== SUPPLIED MATERIAL ==
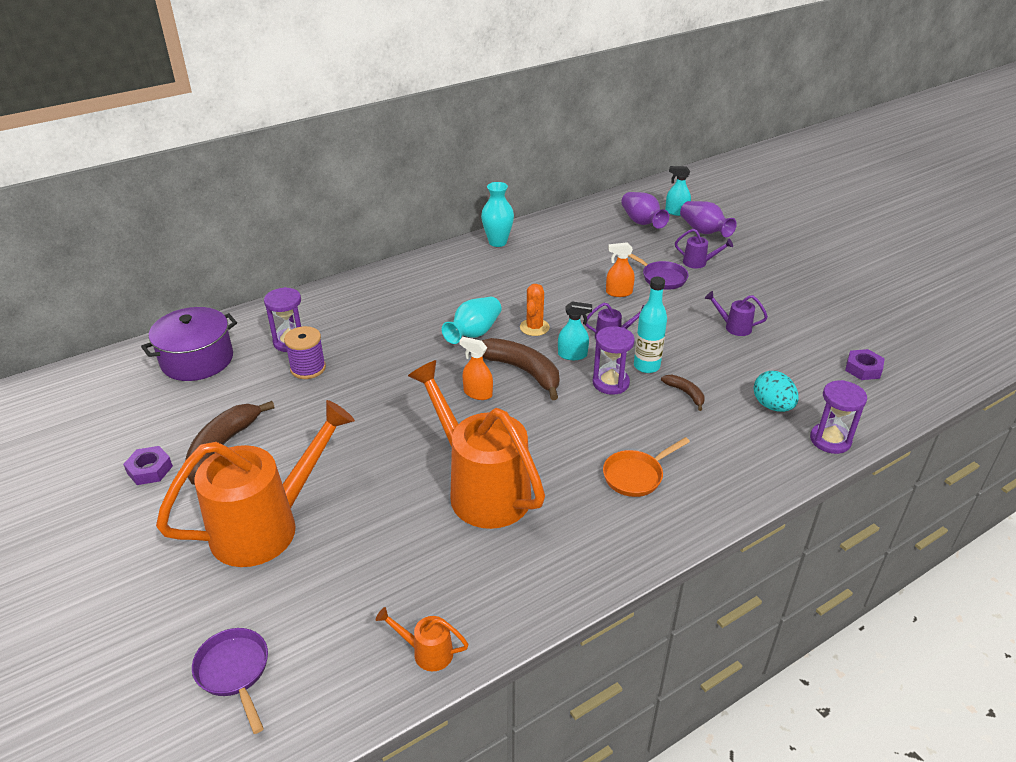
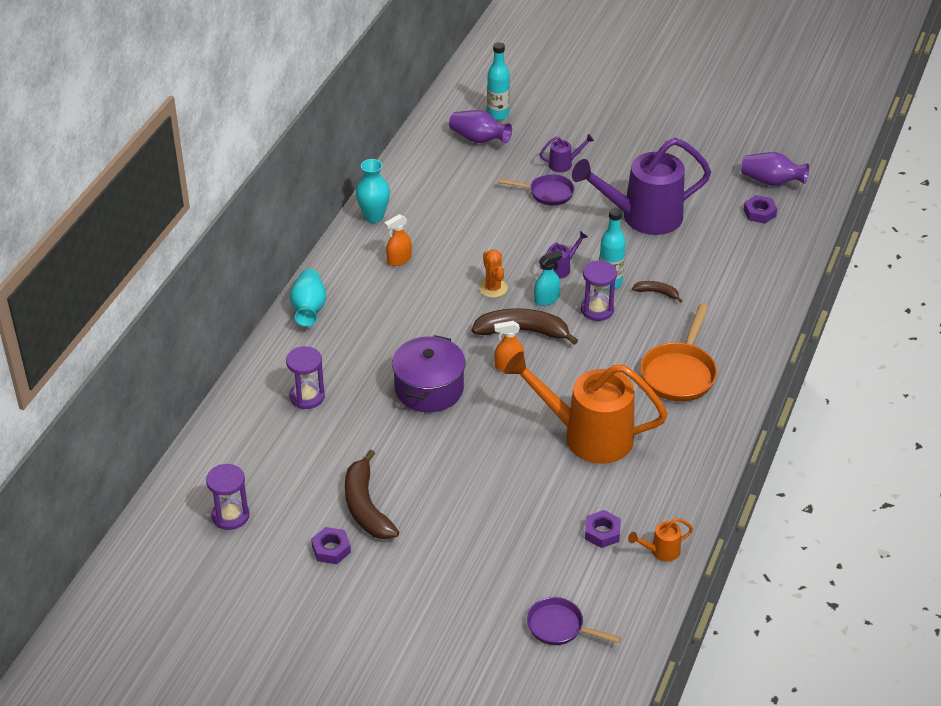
camera: 35 degrees left, 5 degrees up
(197, 360) = (247, 451): purple pot -> purple pot (429, 388)
(266, 526) = (470, 538): orange watering can -> none
(308, 368) = (351, 412): purple spool -> none
(390, 594) = (602, 532): none -> purple nut
(474, 333) = (450, 316): turquoise vase -> turquoise vase (309, 309)
(618, 292) = (527, 224): orange spray bottle -> orange spray bottle (399, 260)
(636, 475) = (679, 373): orange pan -> orange pan, size x1.55
(676, 212) = (498, 115): turquoise spray bottle -> turquoise bottle
(704, 231) = (540, 127): purple vase -> purple vase (771, 181)
(734, 327) = (643, 217): purple watering can -> purple watering can, size x2.48
(772, 406) = (723, 274): turquoise egg -> none
(830, 440) = (779, 283): purple hourglass -> purple hourglass (230, 516)

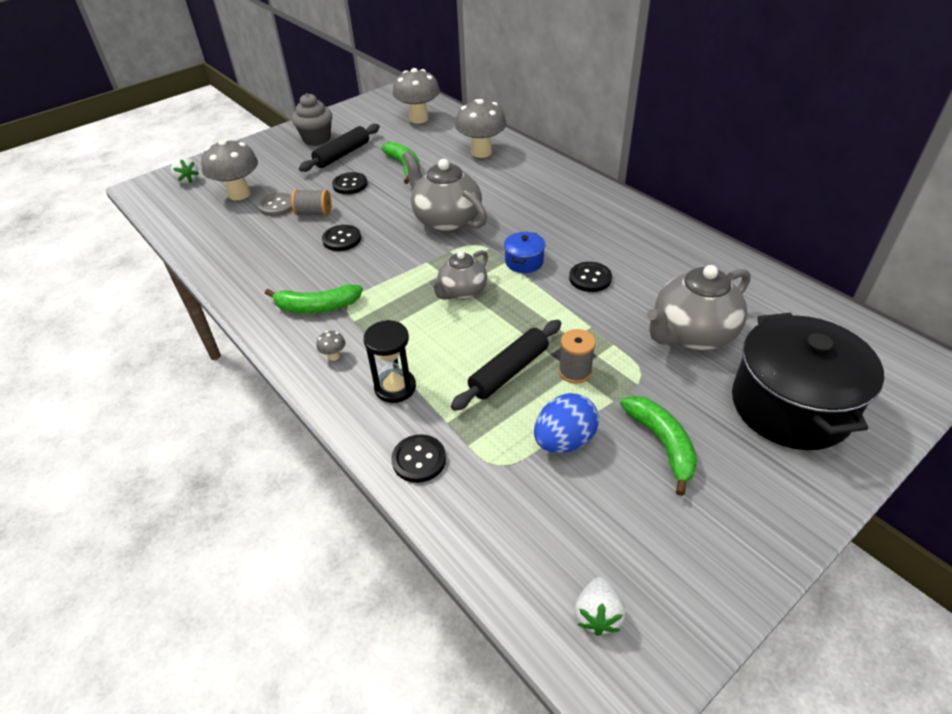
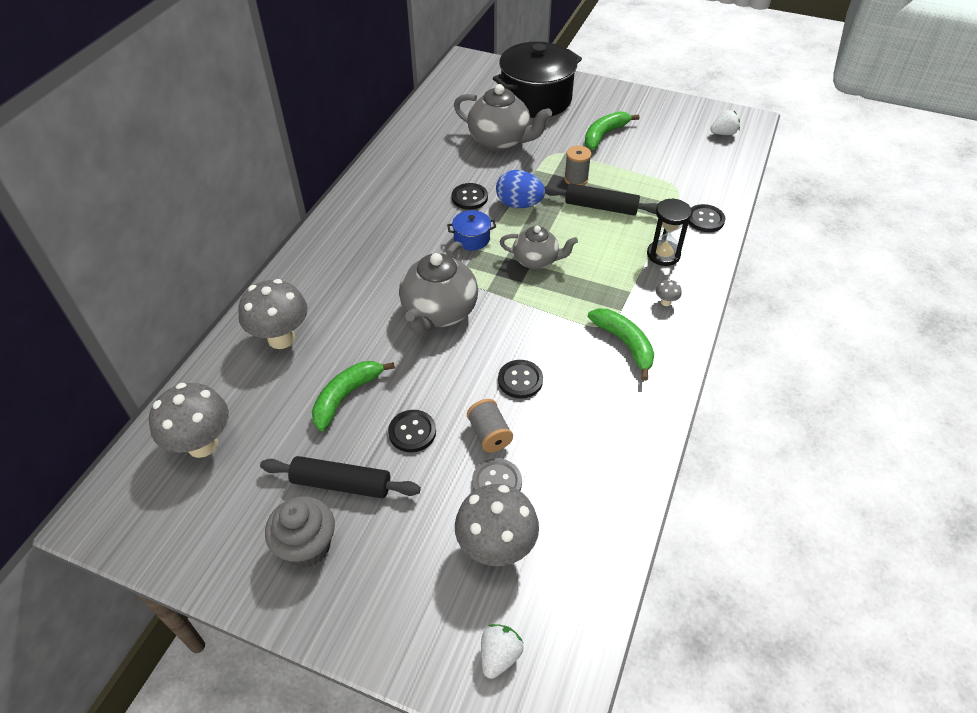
camera: 120 degrees left, 5 degrees up
(564, 441) = (635, 168): blue egg -> blue egg (519, 204)

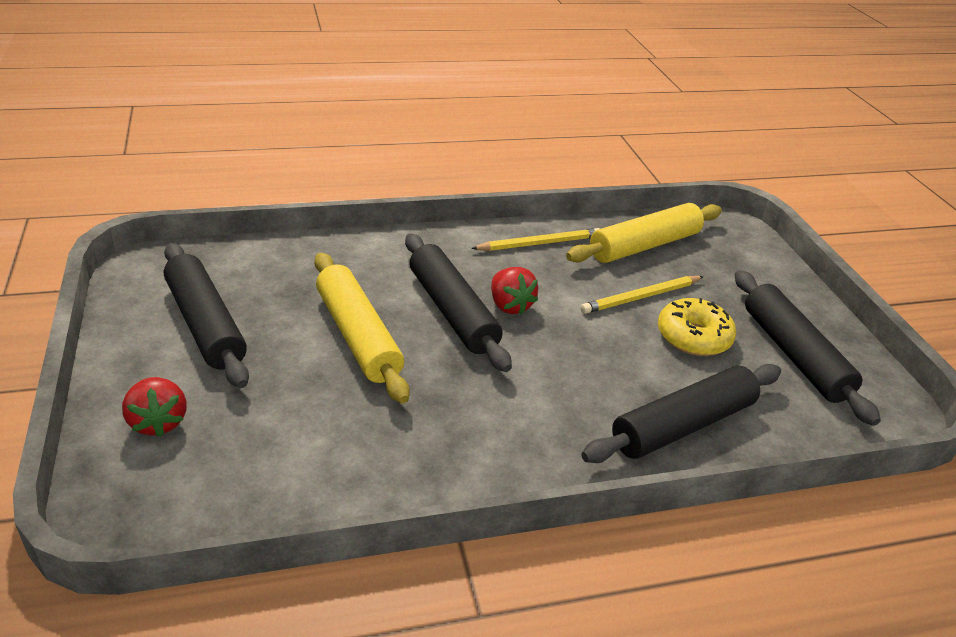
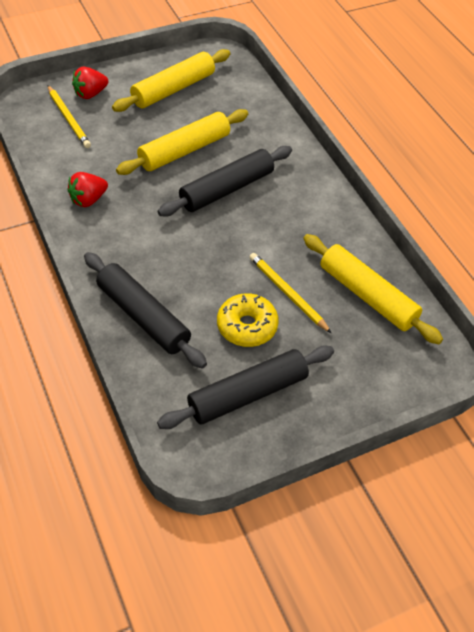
camera: 80 degrees right, 15 degrees up
(205, 324) = (173, 89): black rolling pin -> yellow rolling pin
(509, 305) = (245, 217): red strawberry -> red strawberry (88, 200)
(539, 243) = (336, 228): yellow pencil -> yellow pencil (69, 119)

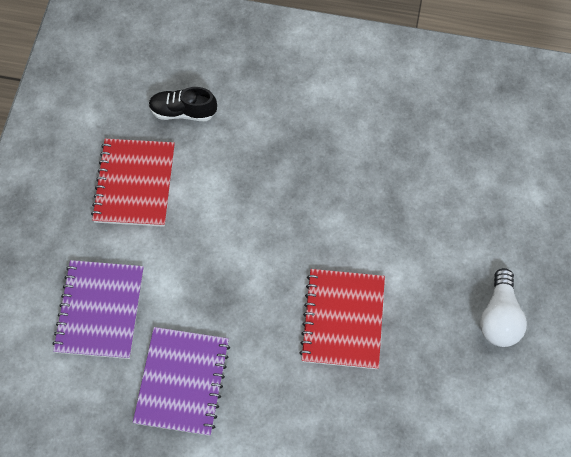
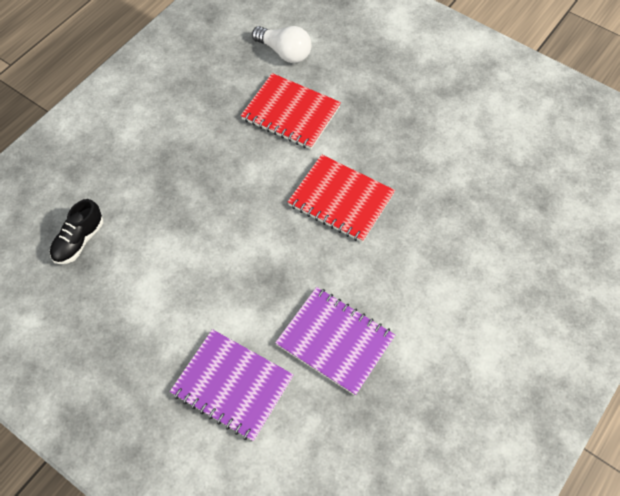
camera: 65 degrees left, 5 degrees down
(134, 184) = (124, 308): red notebook -> red notebook (291, 113)
(499, 317) = (390, 100): white light bulb -> white light bulb (284, 52)

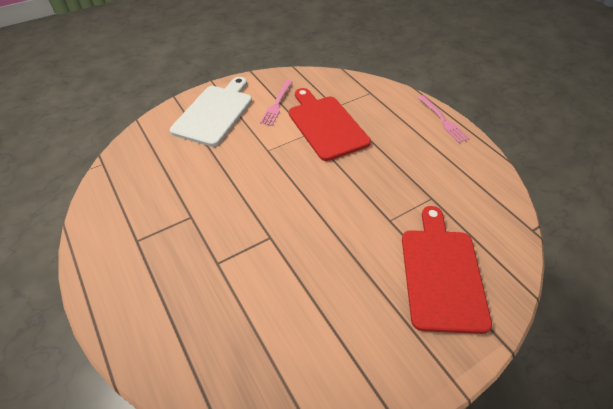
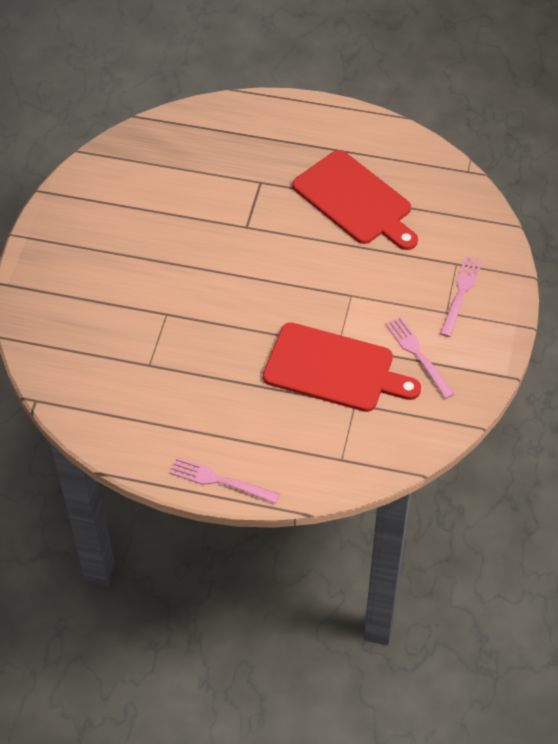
camera: 135 degrees right, 5 degrees up
(215, 113) = (461, 293): white cutting board -> pink fork
(442, 273) = (86, 301): red cutting board -> red cutting board (355, 201)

== PROBLEM TO SOLVE ==
From the listing above, copy every line that holds the string "board".

== SOLUTION BELOW ==
(215, 113) = (461, 293): white cutting board -> pink fork
(442, 273) = (86, 301): red cutting board -> red cutting board (355, 201)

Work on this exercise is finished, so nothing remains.